Search for the word "none" in the entries. Each line that holds it should be copied.

Stored data below:

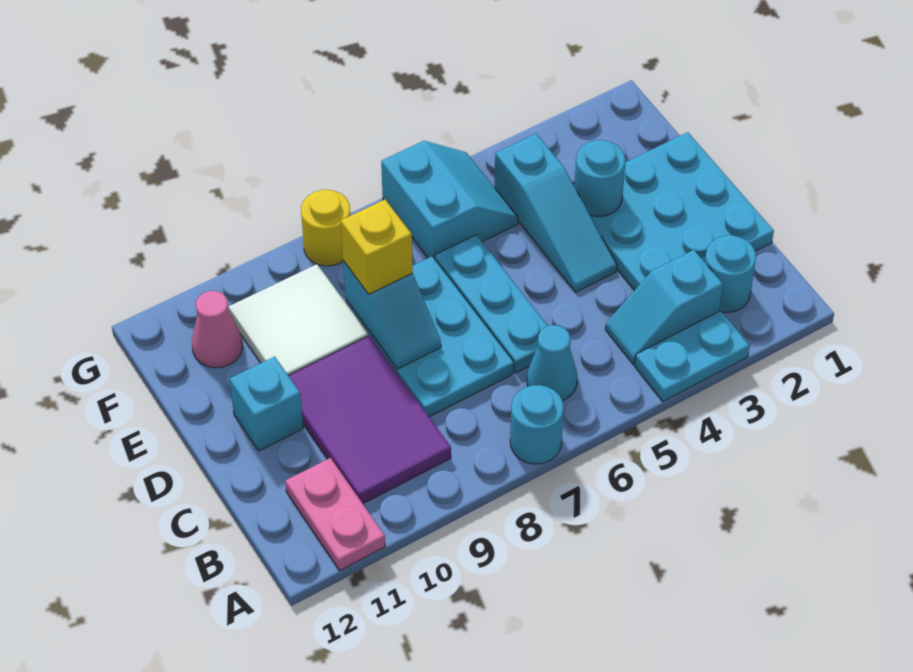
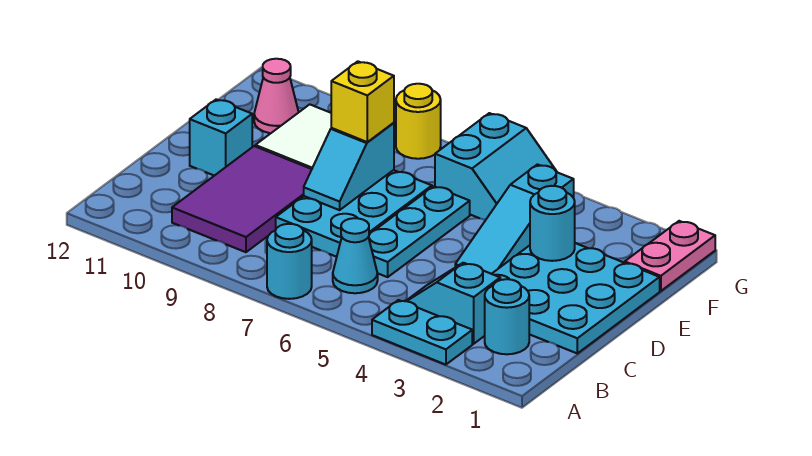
pink plate A11:B11 level 1 -> pink plate F1:G1 level 1

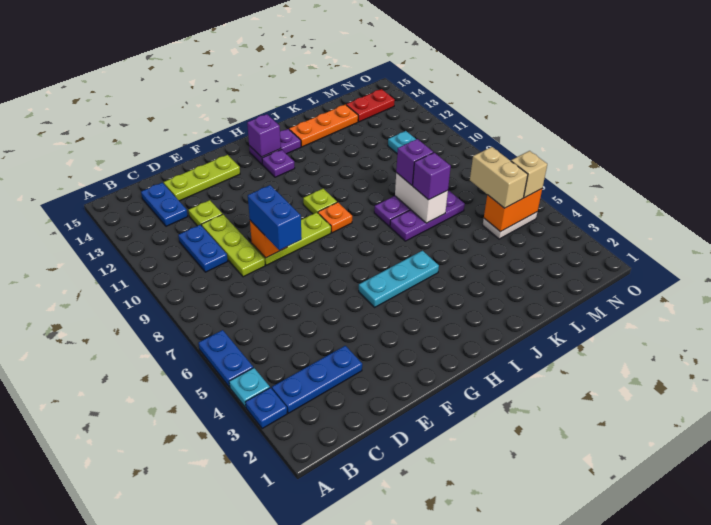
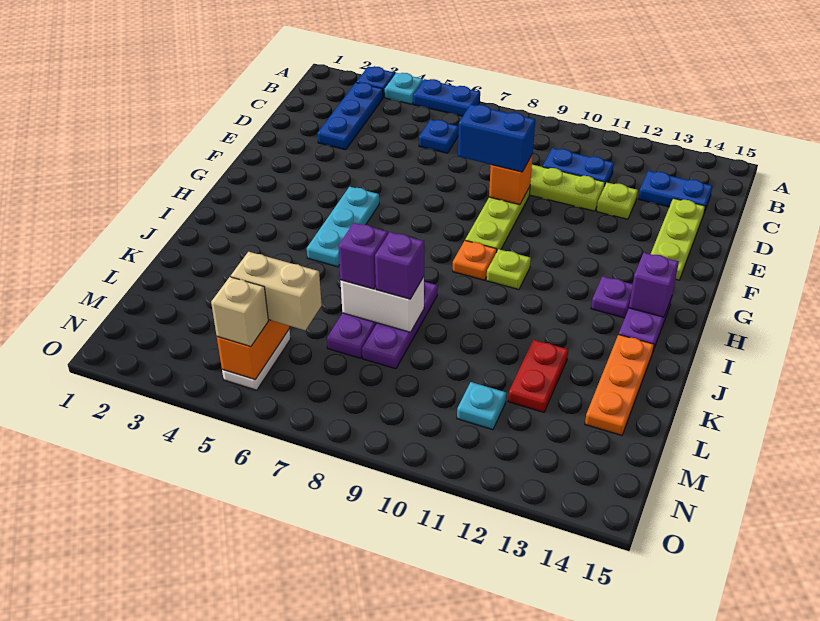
none -> blue plate C6 level 1
red plate M14:N14 level 1 -> red plate K12:L12 level 1

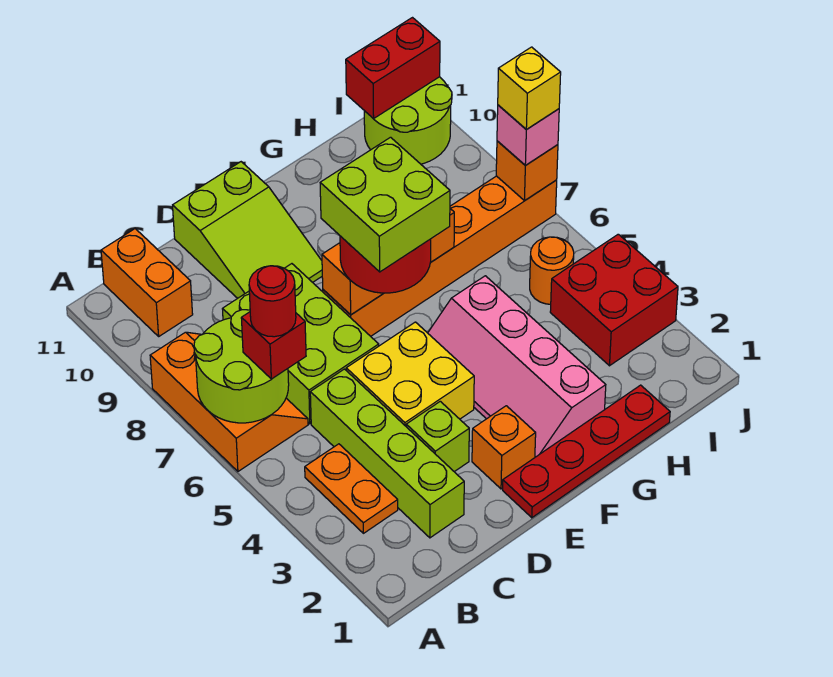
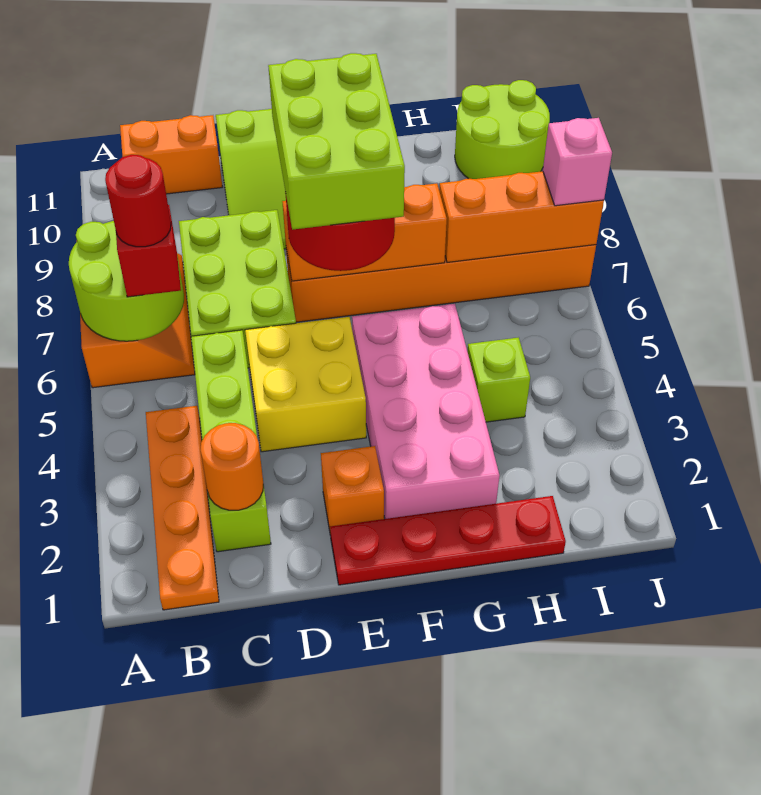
orange plate B3:B4 level 1 -> orange plate B1:B4 level 1
orange brick B10:B11 level 1 -> orange brick B11:C11 level 1
lime brick D3 level 1 -> lime brick H4 level 1
lime brick E6:F7 level 4 -> lime brick E6:F8 level 4
pink slope F2:G5 level 1 top G -> pink brick F2:G5 level 1
red brick I3:J4 level 1 -> none
orange round brick I5 level 1 -> orange round brick C2 level 2
red brick I11:J11 level 2 -> none
orange brick J7 level 2 -> orange brick H7:J7 level 2
yellow brick J7 level 4 -> none

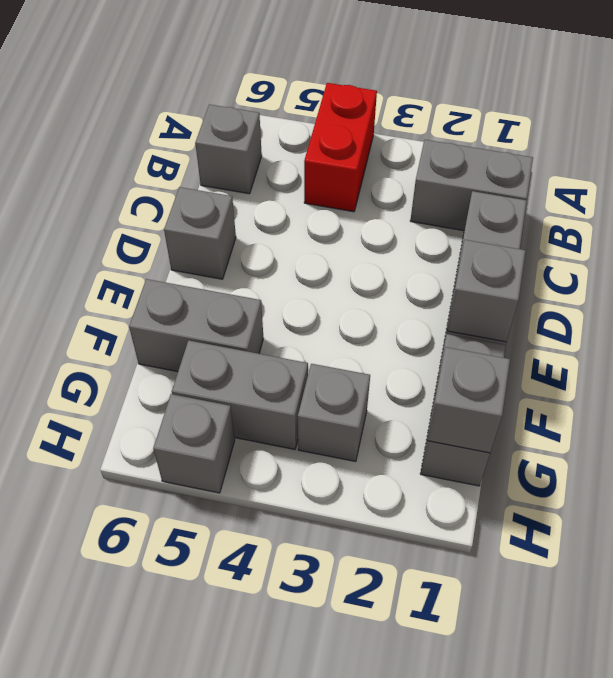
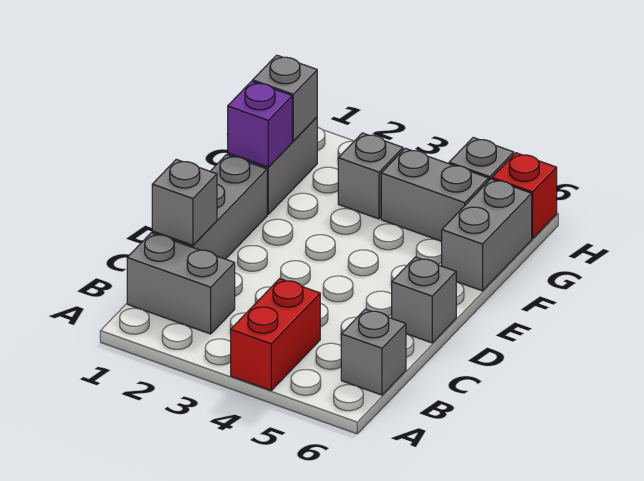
grey brick E1 level 2 -> grey brick C1 level 2
none -> purple brick F1 level 2
grey brick F5:F6 level 1 -> grey brick F6:G6 level 1
none -> red brick H6 level 1

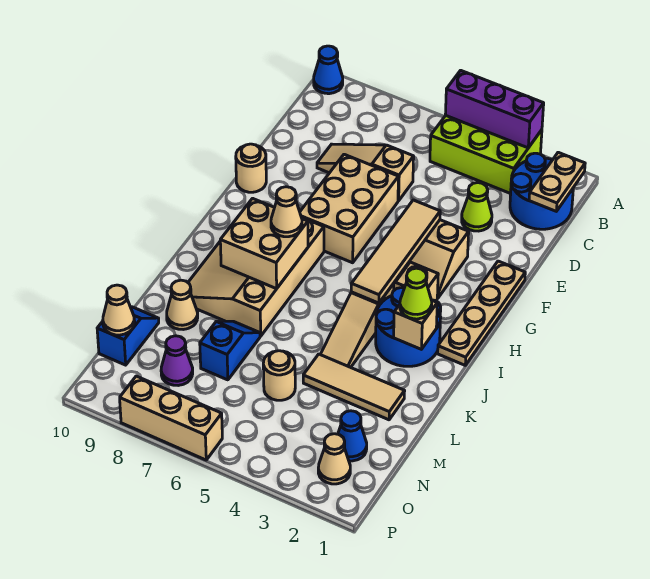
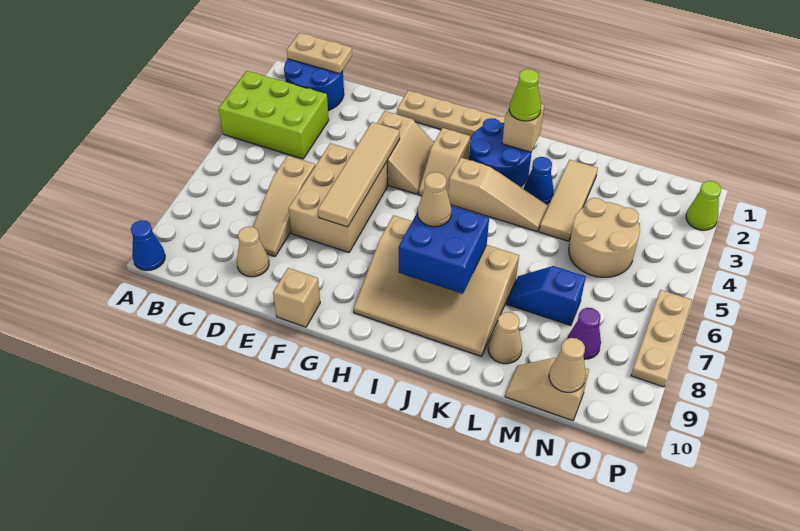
lime brick A3:B5 level 1 -> lime brick A3:C4 level 1
purple brick A3:A5 level 2 -> none
lime cone D3 level 1 -> lime cone P2 level 1
tan brick E6:G7 level 1 -> tan brick E5:F7 level 1
tan tile F4:I4 level 2 -> tan tile F4:F7 level 2
tan round brick F10 level 1 -> tan brick F10 level 1
tan brick I7:J8 level 2 -> blue brick I7:J8 level 2
tan round brick M5 level 1 -> tan round brick M4:N5 level 1
blue slope M10:N10 level 1 top N -> tan slope M10:N10 level 1 top N
blue cone N2 level 1 -> blue cone K3 level 1
tan cone O2 level 1 -> tan cone D9 level 1
tan brick P6:P8 level 1 -> tan plate P6:P8 level 1

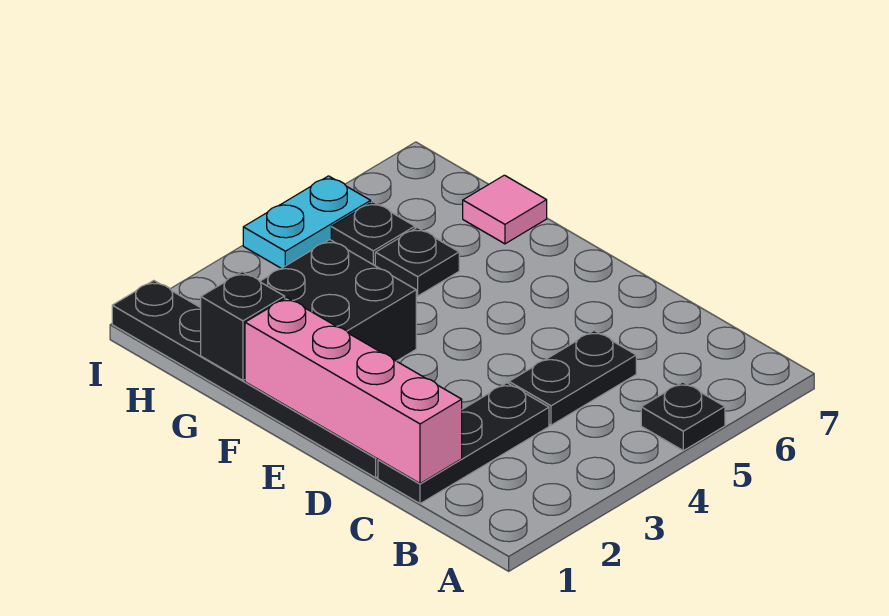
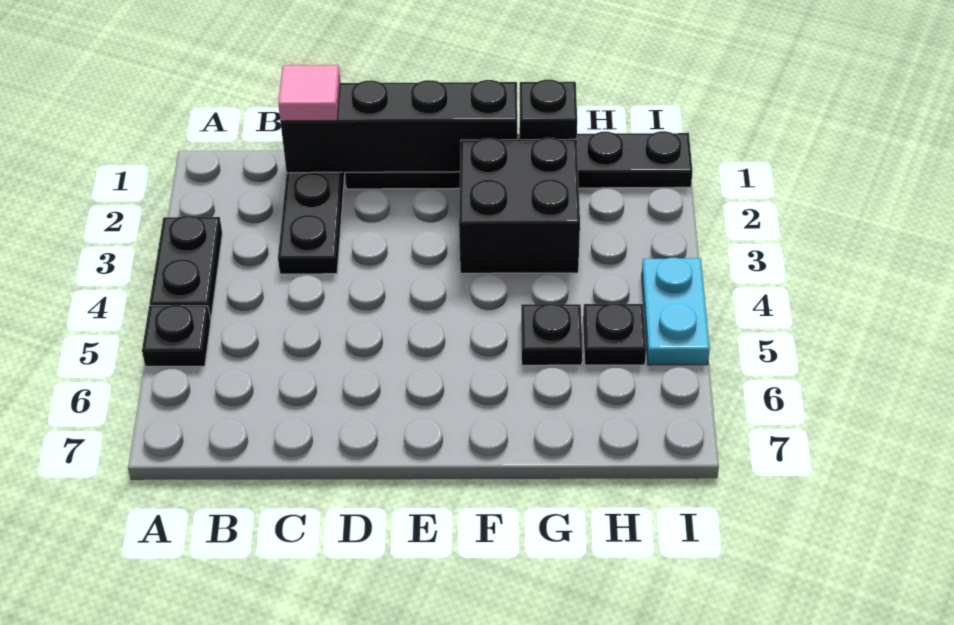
pink brick C1:F1 level 2 -> black brick C1:F1 level 2
black plate C4:C5 level 1 -> black plate A3:A4 level 1
pink tile G7 level 1 -> pink tile C1 level 3

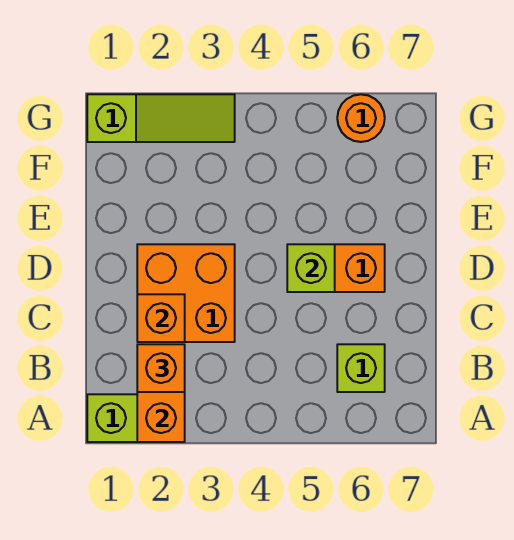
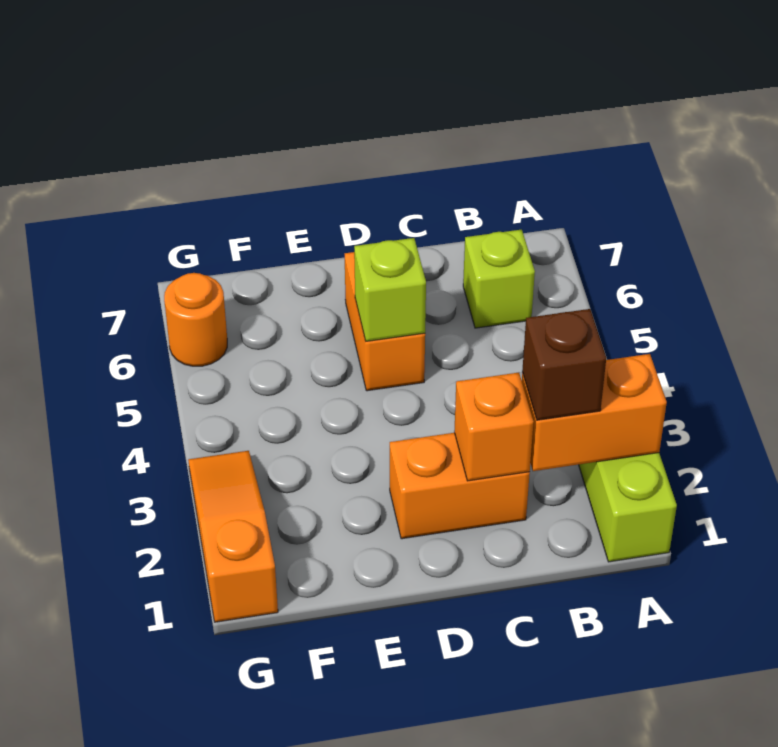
orange brick B2 level 3 -> brown brick B2 level 3
orange brick C2:D3 level 1 -> orange brick C2:D2 level 1
lime slope G1:G3 level 1 top 1 -> orange slope G1:G3 level 1 top 1

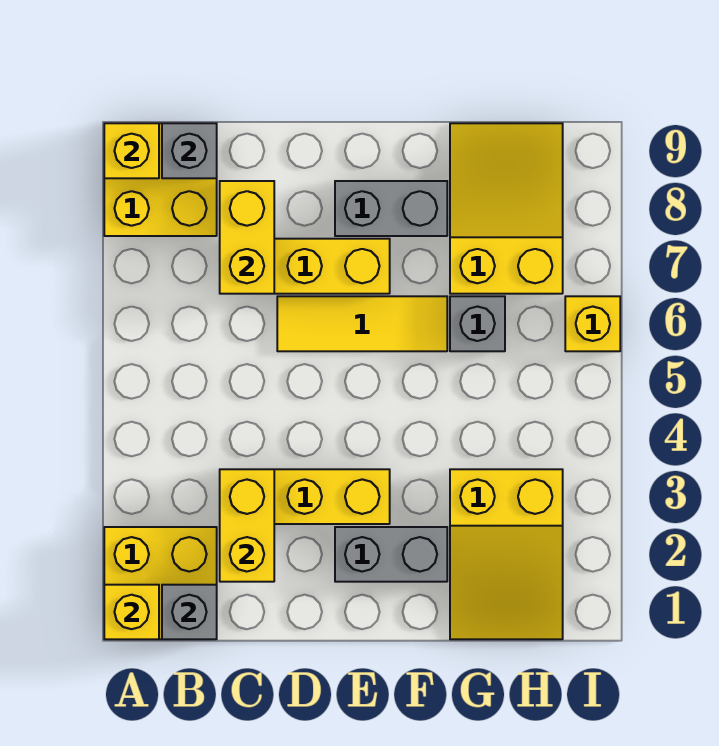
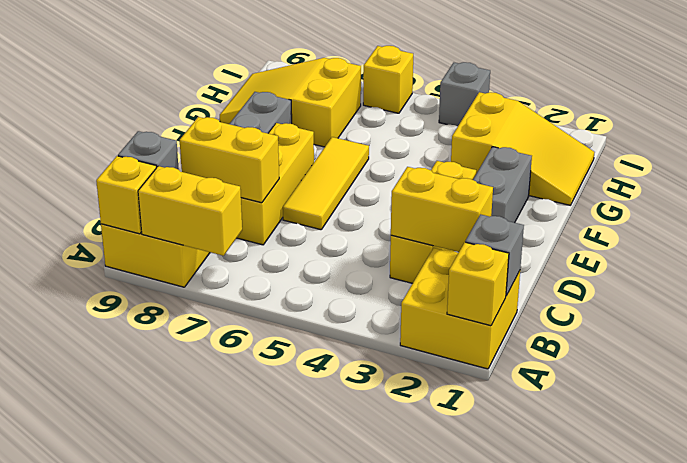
none -> yellow brick A7:A8 level 2
grey brick G6 level 1 -> grey brick I4 level 1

End of Stored data.

### Answer section
none -> blue plate C6 level 1
red brick I3:J4 level 1 -> none
red brick I11:J11 level 2 -> none
yellow brick J7 level 4 -> none
none -> purple brick F1 level 2
none -> red brick H6 level 1
purple brick A3:A5 level 2 -> none
none -> yellow brick A7:A8 level 2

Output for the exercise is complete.